The expected output is every line from the one containing "Where the mug/orange" to the end of the data below, exactly, and no other line.

─── Available records ───

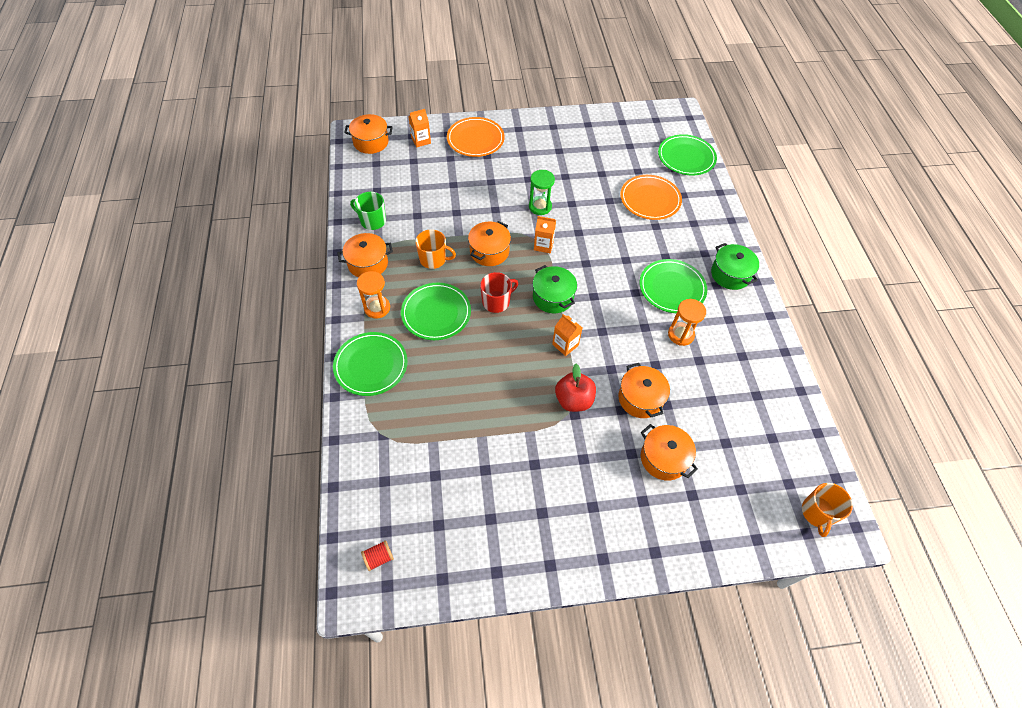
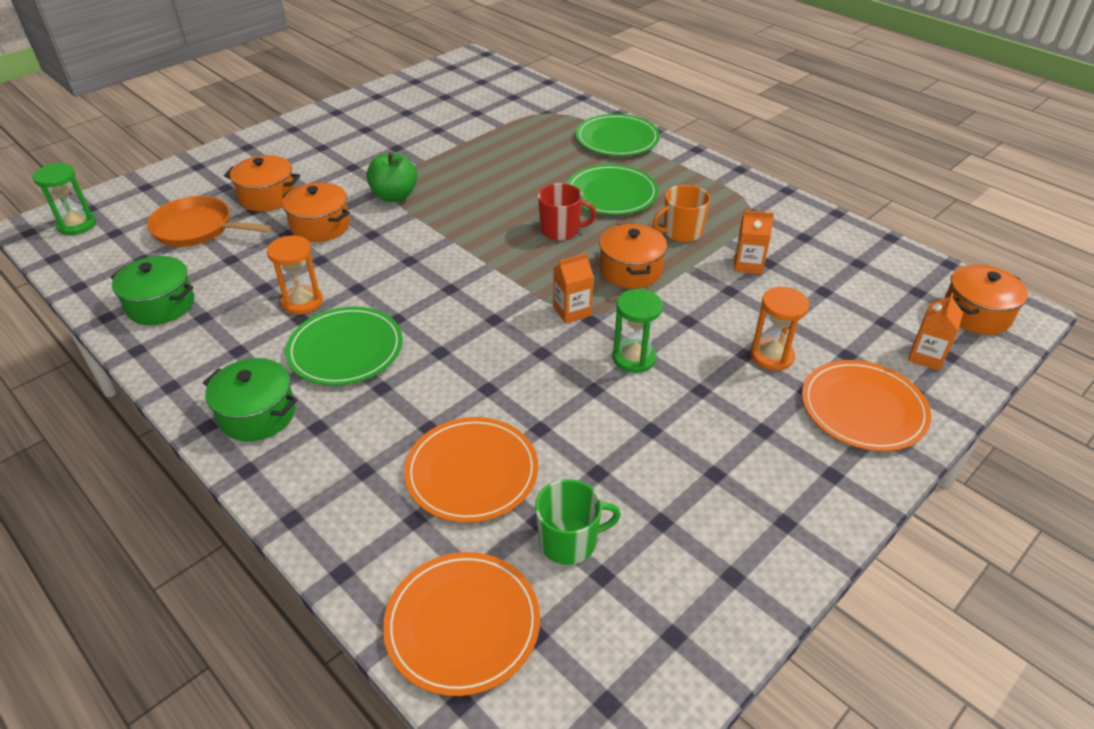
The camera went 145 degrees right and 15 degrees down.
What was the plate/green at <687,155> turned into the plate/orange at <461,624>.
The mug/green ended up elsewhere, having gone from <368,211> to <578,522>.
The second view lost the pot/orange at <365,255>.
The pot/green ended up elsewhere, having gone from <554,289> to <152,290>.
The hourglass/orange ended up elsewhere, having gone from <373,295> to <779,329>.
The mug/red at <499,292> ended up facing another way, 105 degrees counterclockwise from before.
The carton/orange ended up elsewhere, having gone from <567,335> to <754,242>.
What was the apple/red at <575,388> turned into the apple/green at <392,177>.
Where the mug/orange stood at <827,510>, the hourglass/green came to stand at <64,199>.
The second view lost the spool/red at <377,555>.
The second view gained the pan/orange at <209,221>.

───

> Output of the task
Where the mug/orange stood at <827,510>, the hourglass/green came to stand at <64,199>.
The second view lost the spool/red at <377,555>.
The second view gained the pan/orange at <209,221>.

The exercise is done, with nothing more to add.